What the exercise asks - A faithful copy of each record is required, minus the images.

____ Entries supplied

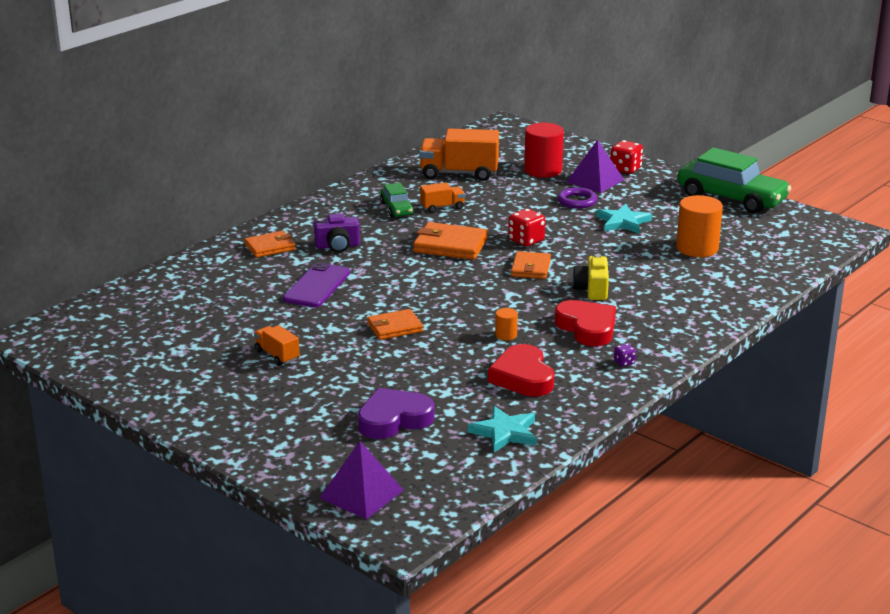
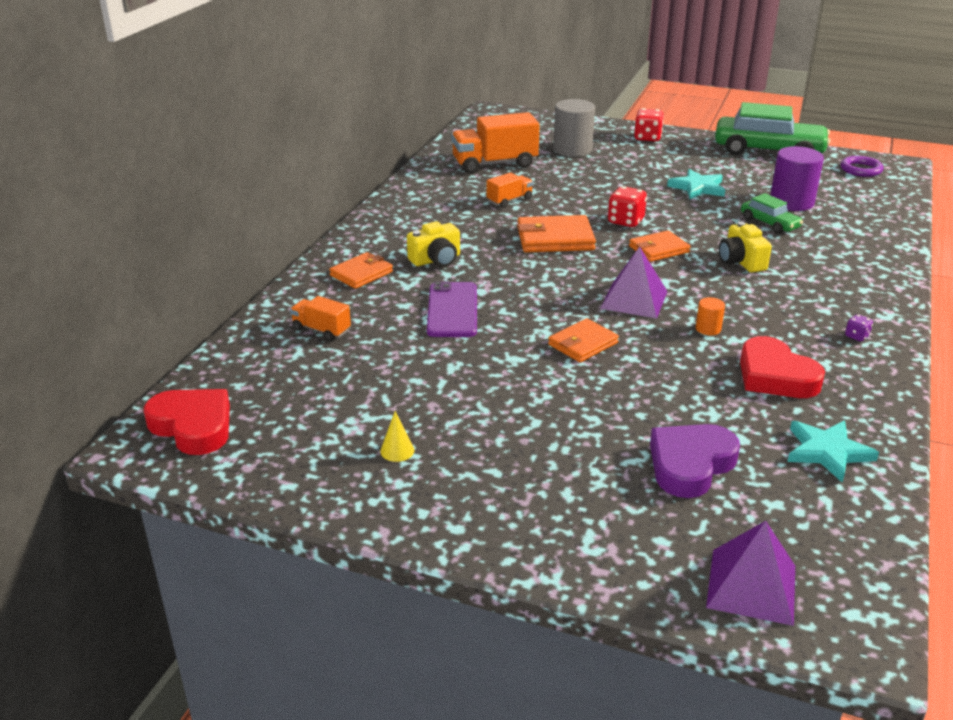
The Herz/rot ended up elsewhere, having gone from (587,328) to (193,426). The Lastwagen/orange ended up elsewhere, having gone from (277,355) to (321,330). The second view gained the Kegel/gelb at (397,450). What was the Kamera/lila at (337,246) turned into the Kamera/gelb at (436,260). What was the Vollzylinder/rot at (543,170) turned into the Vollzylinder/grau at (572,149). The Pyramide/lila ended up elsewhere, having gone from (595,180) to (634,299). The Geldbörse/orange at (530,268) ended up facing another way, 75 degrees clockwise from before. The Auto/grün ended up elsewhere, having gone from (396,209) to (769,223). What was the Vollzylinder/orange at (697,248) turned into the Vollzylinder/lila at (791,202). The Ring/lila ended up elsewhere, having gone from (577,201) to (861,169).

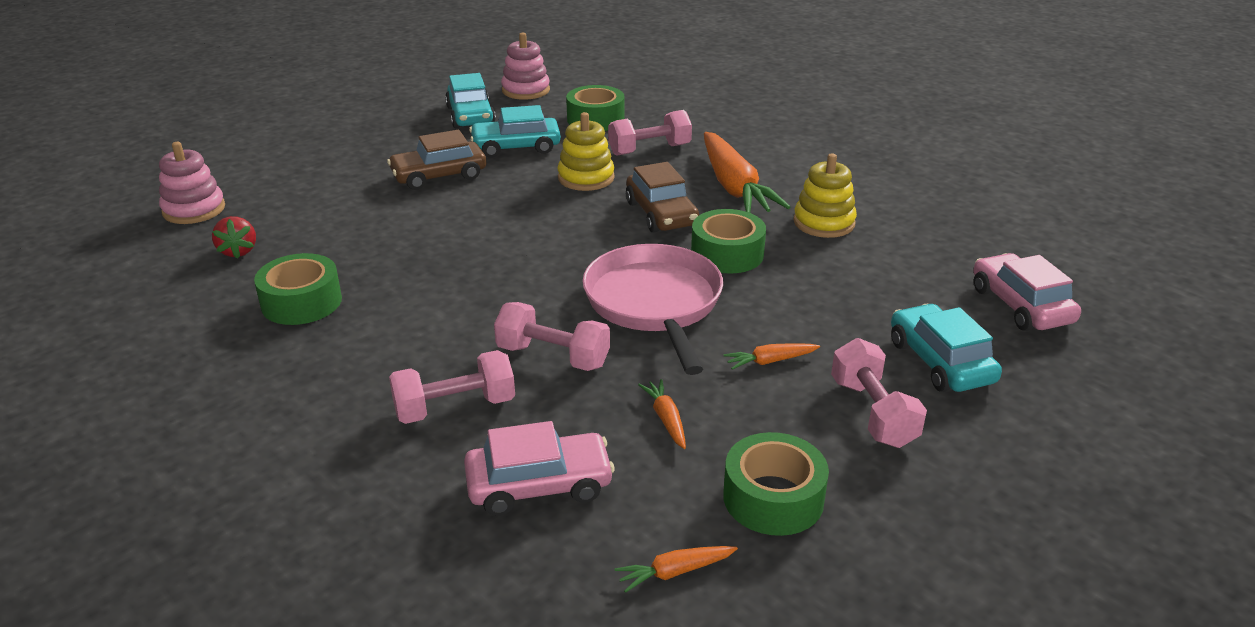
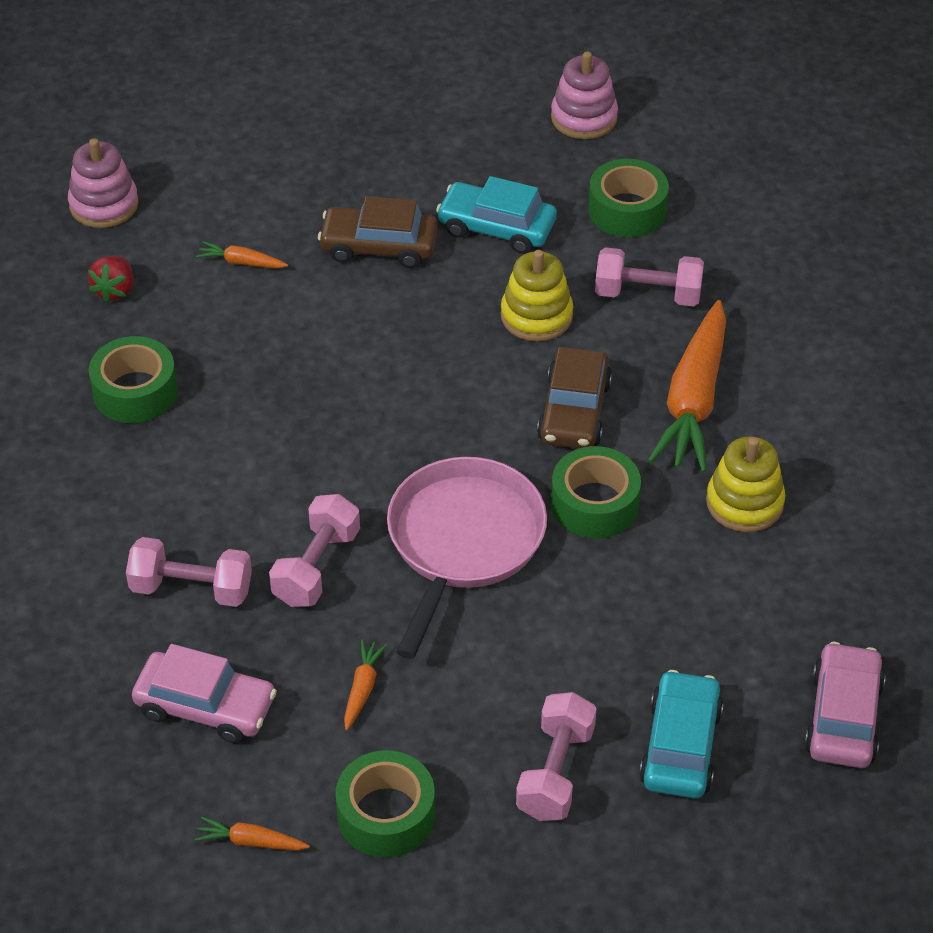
The Karotte/orange ended up elsewhere, having gone from (770,361) to (241,262). The Hantel/rosa at (553,356) ended up facing another way, 60 degrees clockwise from before. The second view lost the Auto/türkis at (470,116).

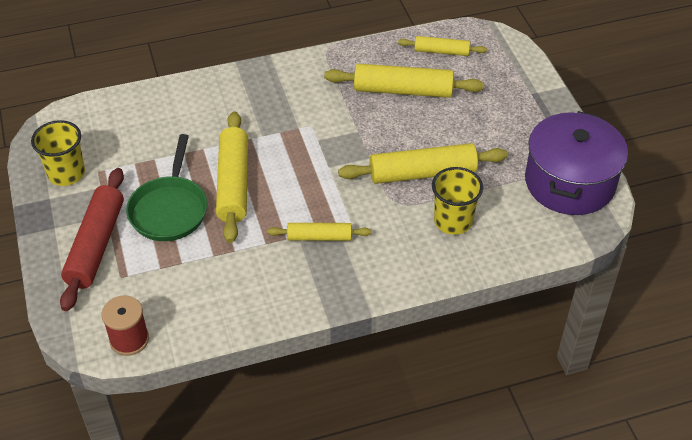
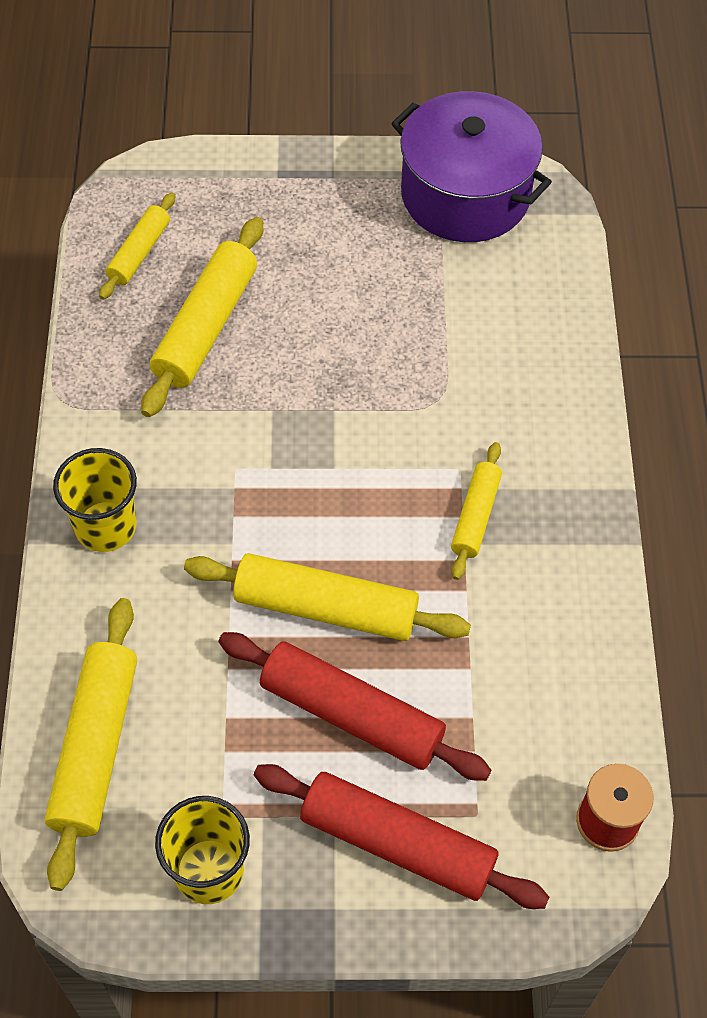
The Nudelholz/gelb ended up elsewhere, having gone from (422,173) to (95,747). The Becher/gelb ended up elsewhere, having gone from (453,221) to (105,526). Where the Pfanne/grün stood at (169,209), the Nudelholz/rot came to stand at (352,714).

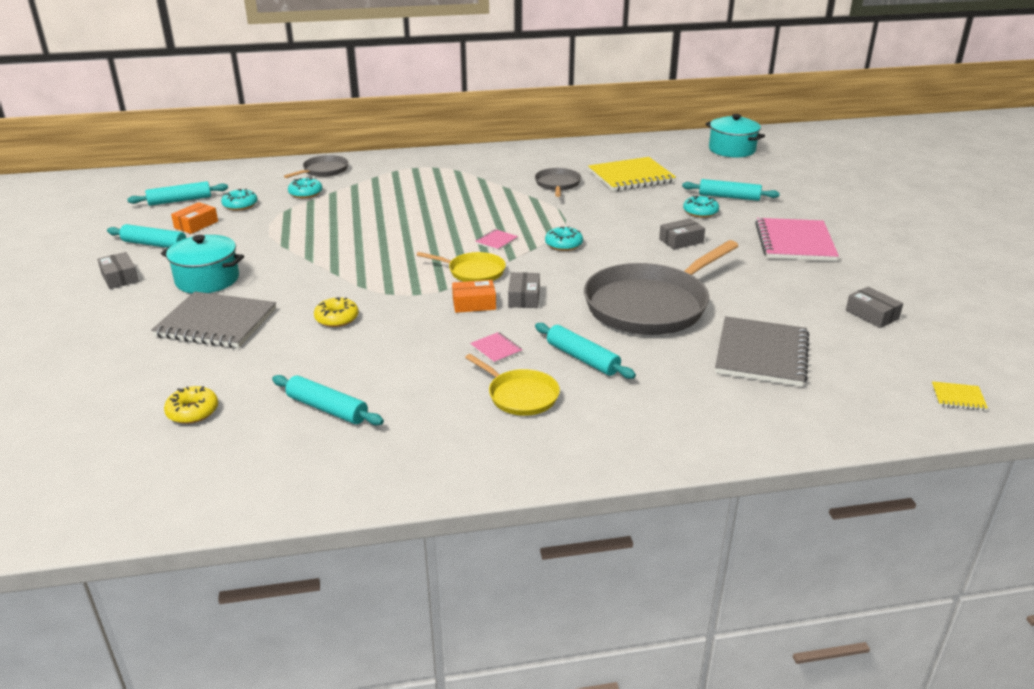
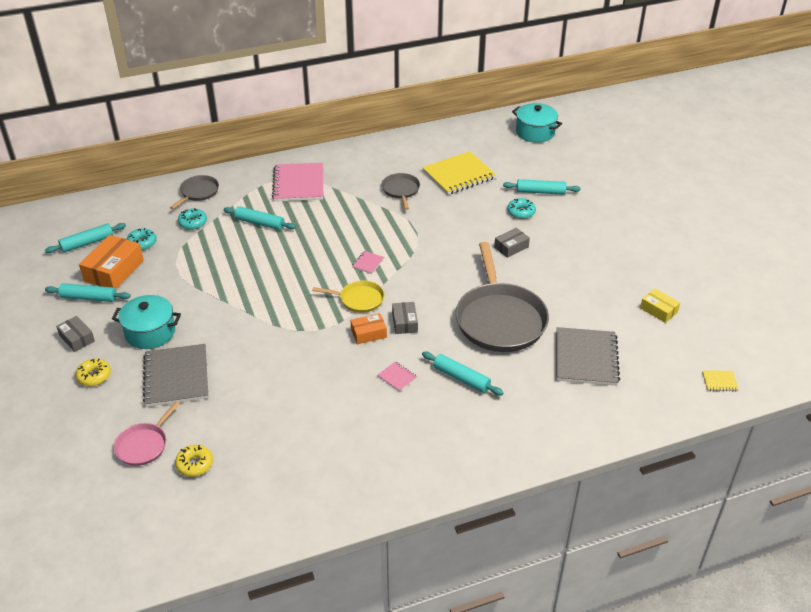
The Donut/gelb ended up elsewhere, having gone from (337,318) to (94,376). The size of the Schachtel/orange at (196,224) changed by a factor of 1.74. The second view gained the Pfanne/rosa at (144,445). The Notizbuch/grau at (216,323) ended up facing another way, 75 degrees clockwise from before. The Nudelholz/türkis ended up elsewhere, having gone from (327,408) to (260,223). The Notizbuch/rosa ended up elsewhere, having gone from (794,242) to (298,184). The Pfanne/grau at (650,305) ended up facing another way, 45 degrees counterclockwise from before. What was the Schachtel/grau at (872,315) turned into the Schachtel/gelb at (658,310). The second view lost the Pfanne/gelb at (520,395). The second view lost the Donut/türkis at (563,244).

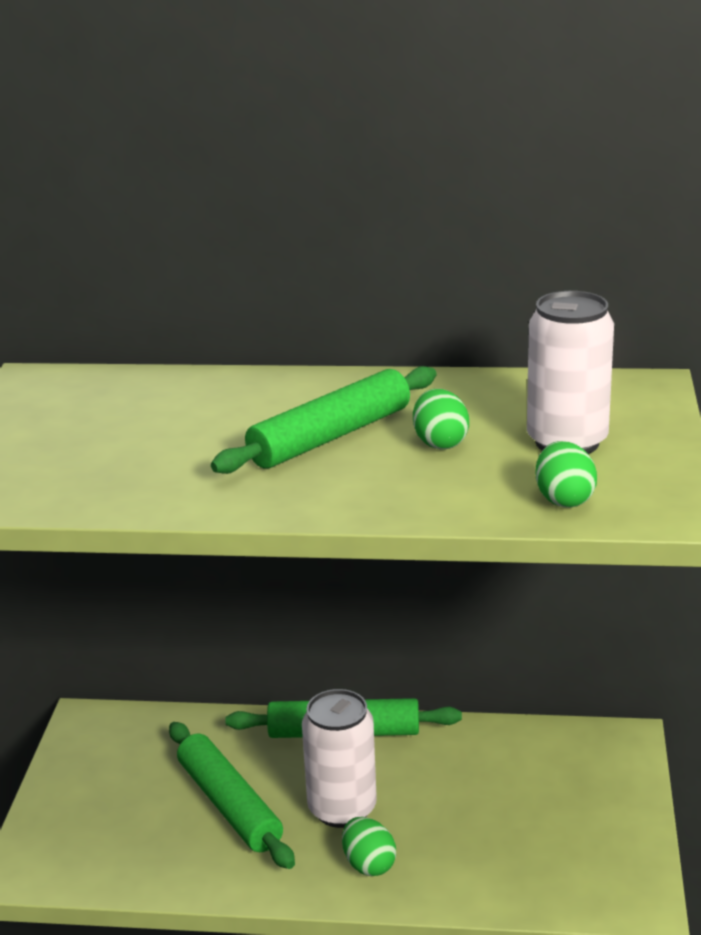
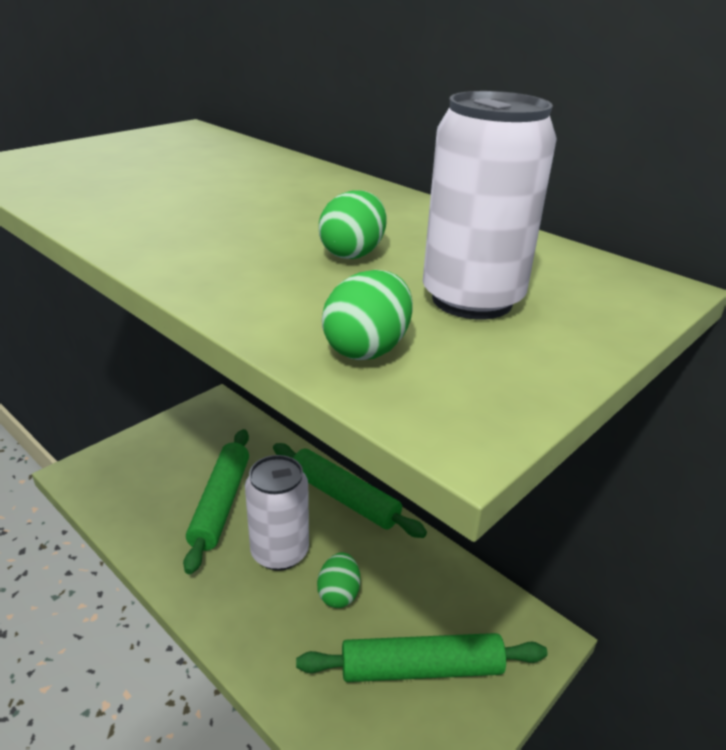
The Nudelholz/grün ended up elsewhere, having gone from (331,437) to (421,668). The Ei/grün ended up elsewhere, having gone from (369,864) to (339,593).

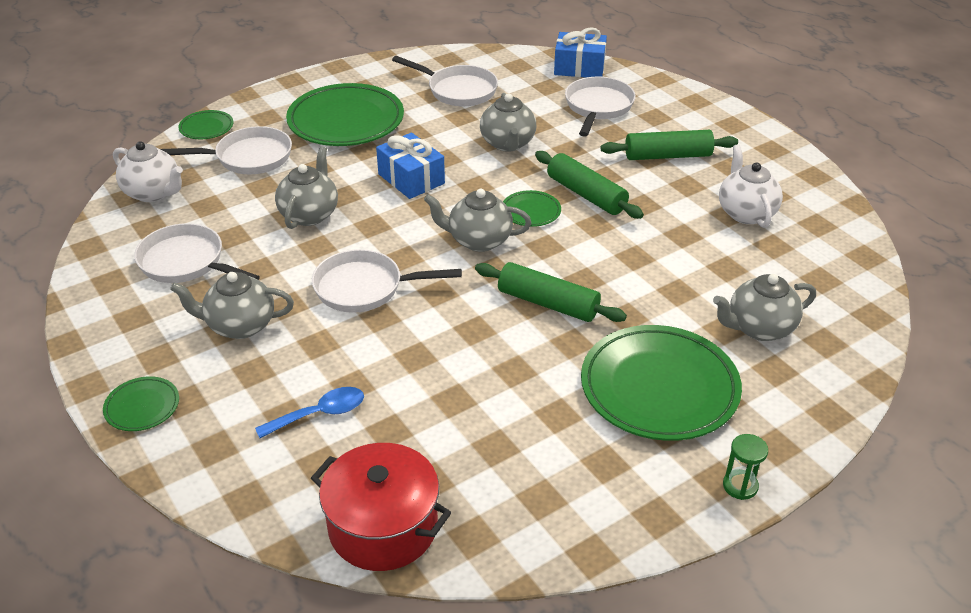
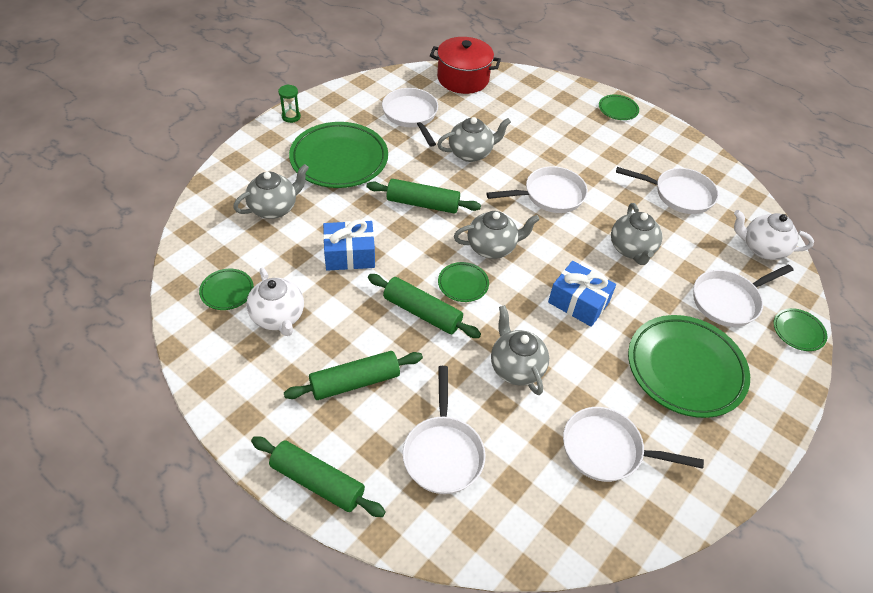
The second view gained the Teller/grün at (227,291). The second view gained the Nudelholz/grün at (317,482). The Geschenk/blau ended up elsewhere, having gone from (579,68) to (349,255). The second view gained the Pfanne/weiß at (411,115). The Teekanne/grau ended up elsewhere, having gone from (239,326) to (471,153). The second view lost the Löffel/blau at (320,414).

________

Exercise answer -
The Herz/rot ended up elsewhere, having gone from (587,328) to (193,426). The Lastwagen/orange ended up elsewhere, having gone from (277,355) to (321,330). The second view gained the Kegel/gelb at (397,450). What was the Kamera/lila at (337,246) turned into the Kamera/gelb at (436,260). What was the Vollzylinder/rot at (543,170) turned into the Vollzylinder/grau at (572,149). The Pyramide/lila ended up elsewhere, having gone from (595,180) to (634,299). The Geldbörse/orange at (530,268) ended up facing another way, 75 degrees clockwise from before. The Auto/grün ended up elsewhere, having gone from (396,209) to (769,223). What was the Vollzylinder/orange at (697,248) turned into the Vollzylinder/lila at (791,202). The Ring/lila ended up elsewhere, having gone from (577,201) to (861,169).

The Karotte/orange ended up elsewhere, having gone from (770,361) to (241,262). The Hantel/rosa at (553,356) ended up facing another way, 60 degrees clockwise from before. The second view lost the Auto/türkis at (470,116).

The Nudelholz/gelb ended up elsewhere, having gone from (422,173) to (95,747). The Becher/gelb ended up elsewhere, having gone from (453,221) to (105,526). Where the Pfanne/grün stood at (169,209), the Nudelholz/rot came to stand at (352,714).

The Donut/gelb ended up elsewhere, having gone from (337,318) to (94,376). The size of the Schachtel/orange at (196,224) changed by a factor of 1.74. The second view gained the Pfanne/rosa at (144,445). The Notizbuch/grau at (216,323) ended up facing another way, 75 degrees clockwise from before. The Nudelholz/türkis ended up elsewhere, having gone from (327,408) to (260,223). The Notizbuch/rosa ended up elsewhere, having gone from (794,242) to (298,184). The Pfanne/grau at (650,305) ended up facing another way, 45 degrees counterclockwise from before. What was the Schachtel/grau at (872,315) turned into the Schachtel/gelb at (658,310). The second view lost the Pfanne/gelb at (520,395). The second view lost the Donut/türkis at (563,244).

The Nudelholz/grün ended up elsewhere, having gone from (331,437) to (421,668). The Ei/grün ended up elsewhere, having gone from (369,864) to (339,593).

The second view gained the Teller/grün at (227,291). The second view gained the Nudelholz/grün at (317,482). The Geschenk/blau ended up elsewhere, having gone from (579,68) to (349,255). The second view gained the Pfanne/weiß at (411,115). The Teekanne/grau ended up elsewhere, having gone from (239,326) to (471,153). The second view lost the Löffel/blau at (320,414).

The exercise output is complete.